(Before-and-after change data)
/---

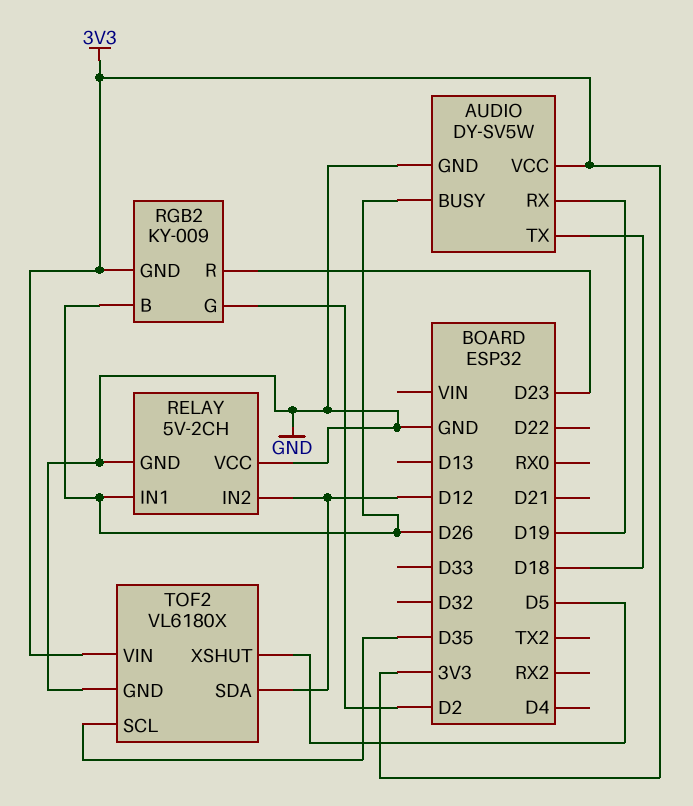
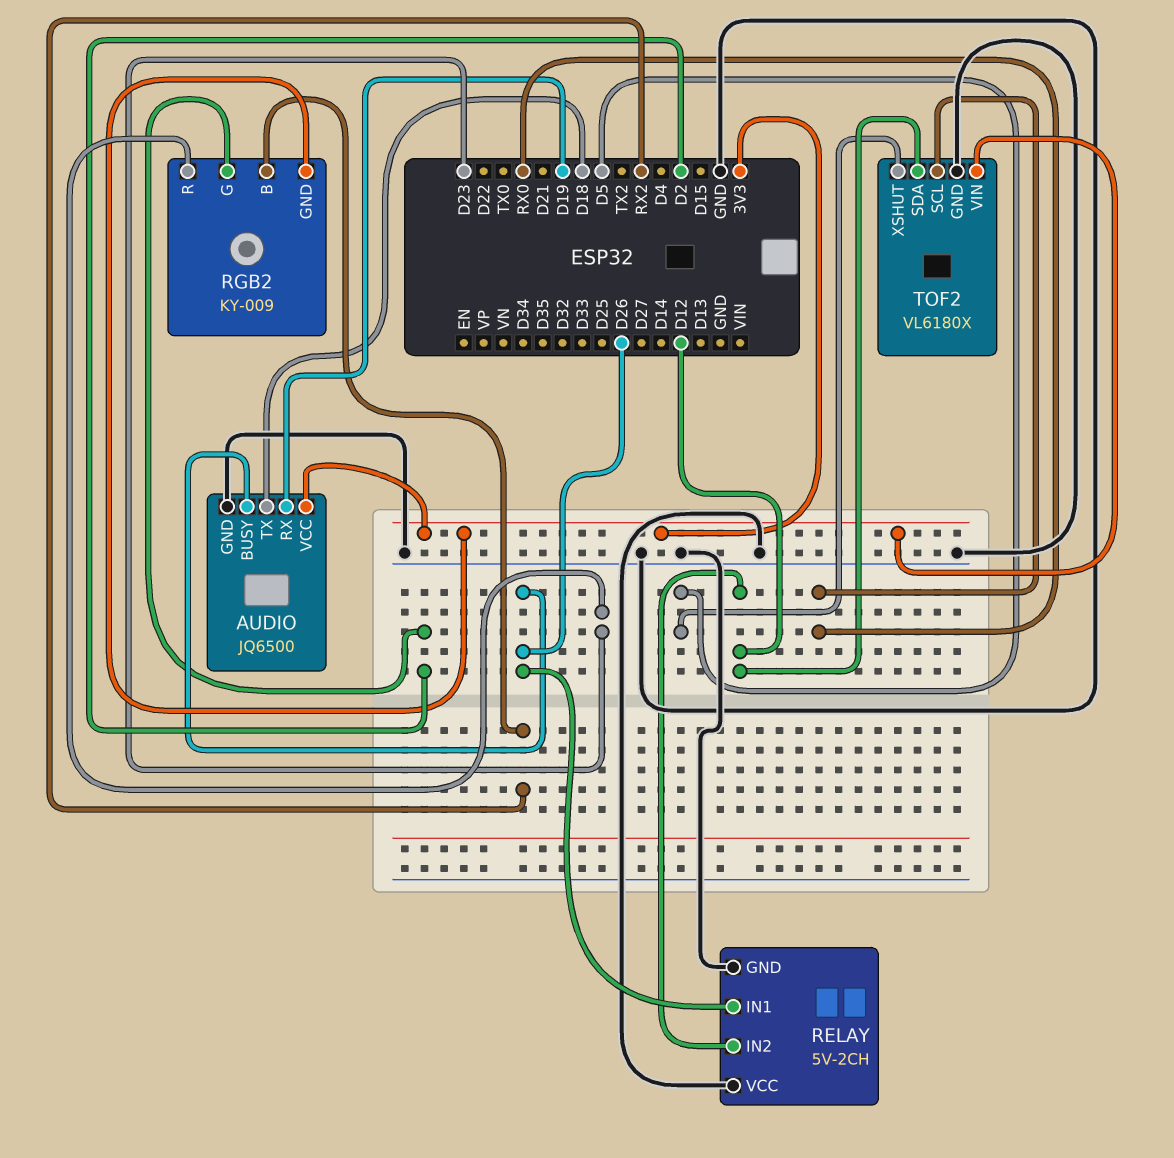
AUDIO: DY-SV5W -> JQ6500
RGB2 pin B: D26 -> RX2
TOF2 pin SCL: D35 -> RX0

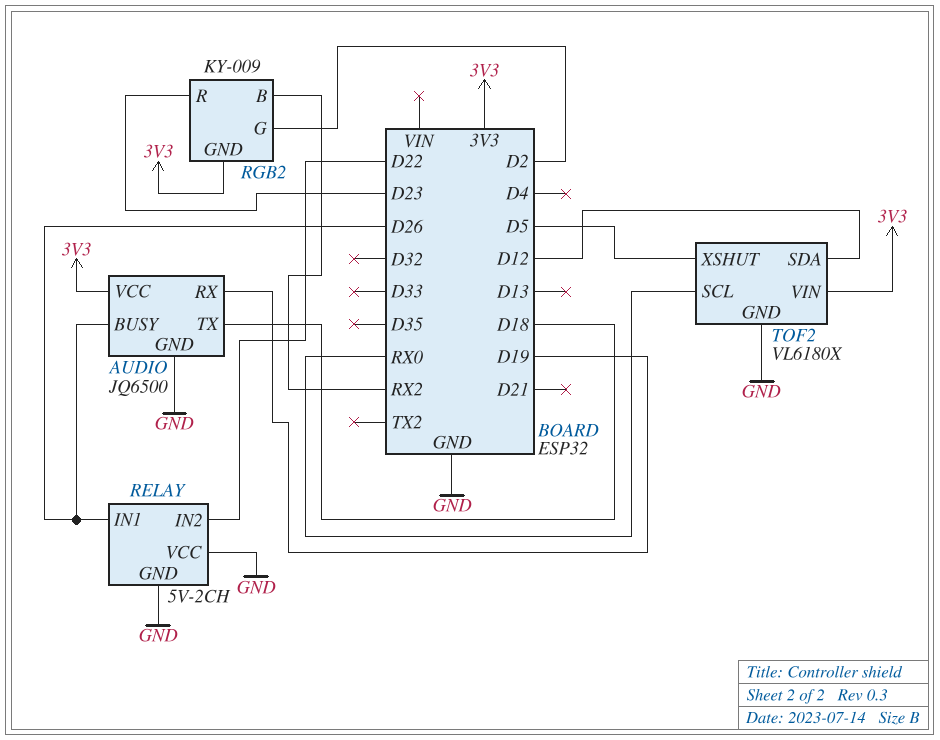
RELAY pin IN2: D12 -> D22

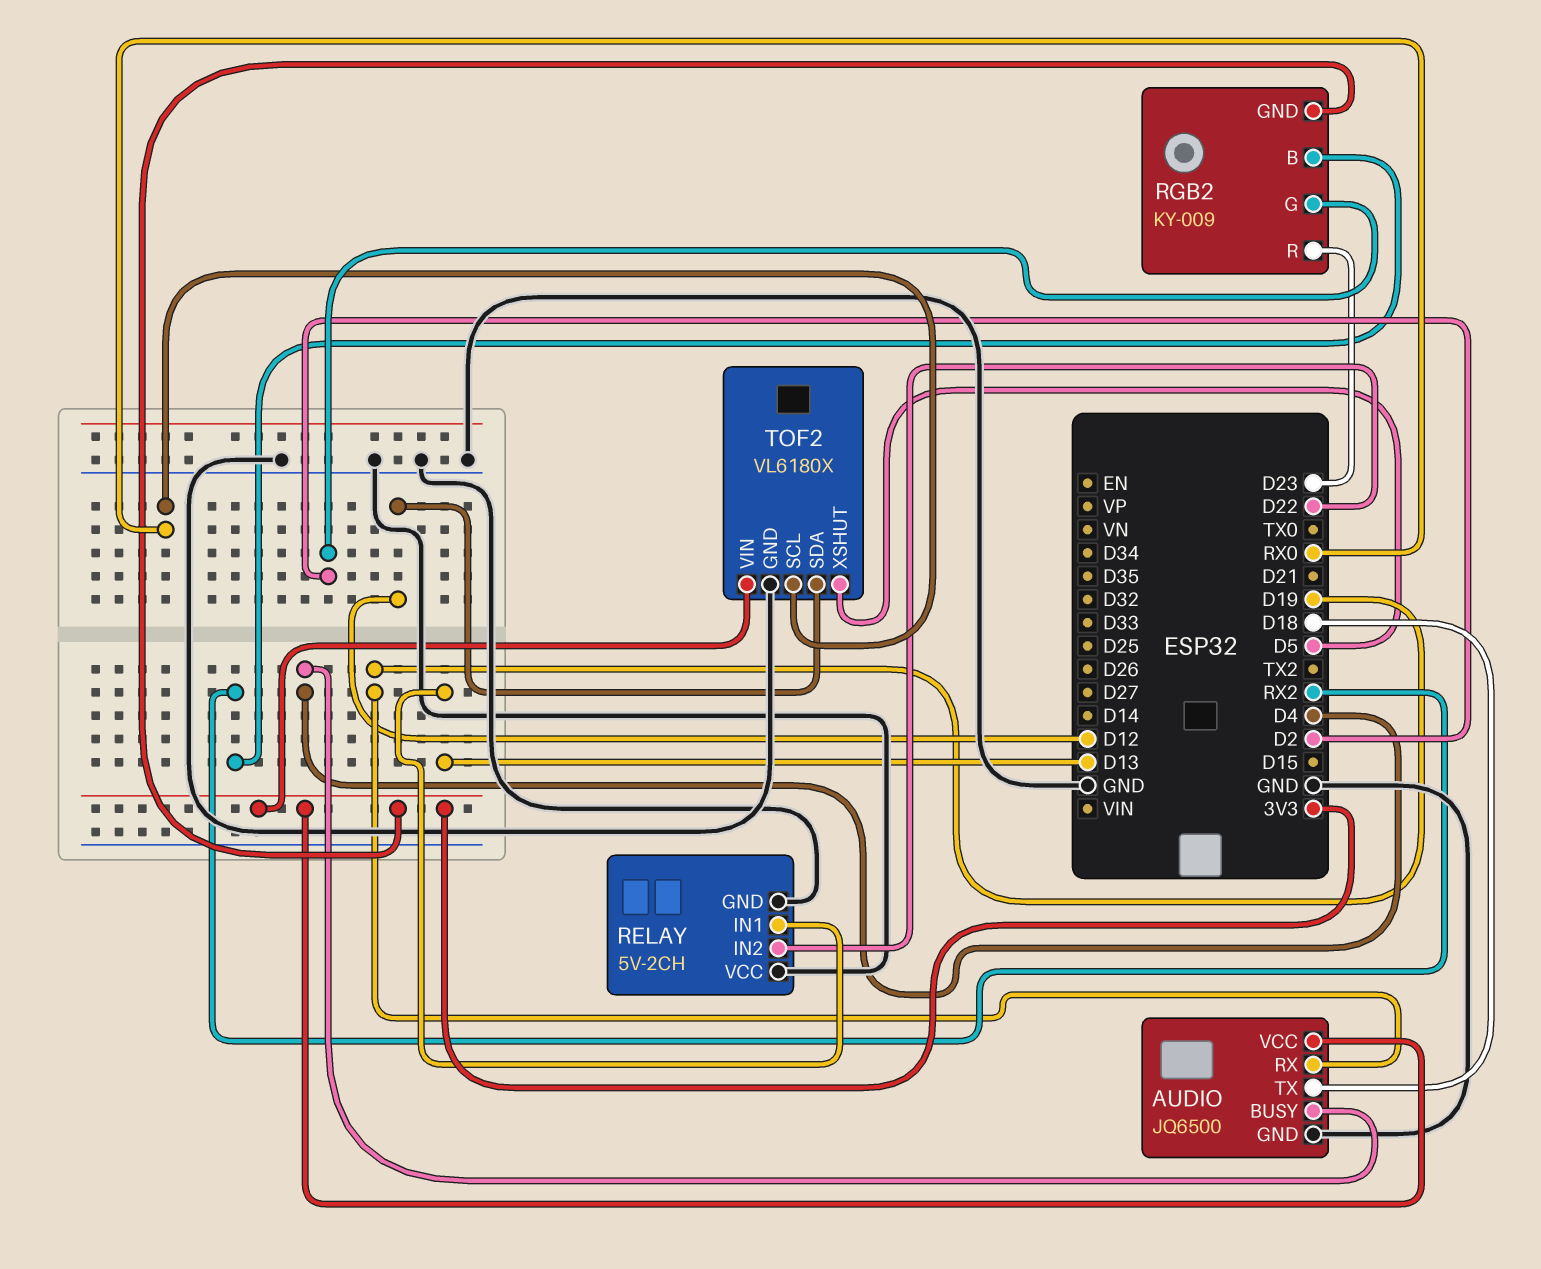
AUDIO pin BUSY: D26 -> D4
RELAY pin IN1: D26 -> D13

\---

* **Directions for this task**
Lines holding "AUDIO" in the data above: copy each of them.

* **Task response**
AUDIO: DY-SV5W -> JQ6500
AUDIO pin BUSY: D26 -> D4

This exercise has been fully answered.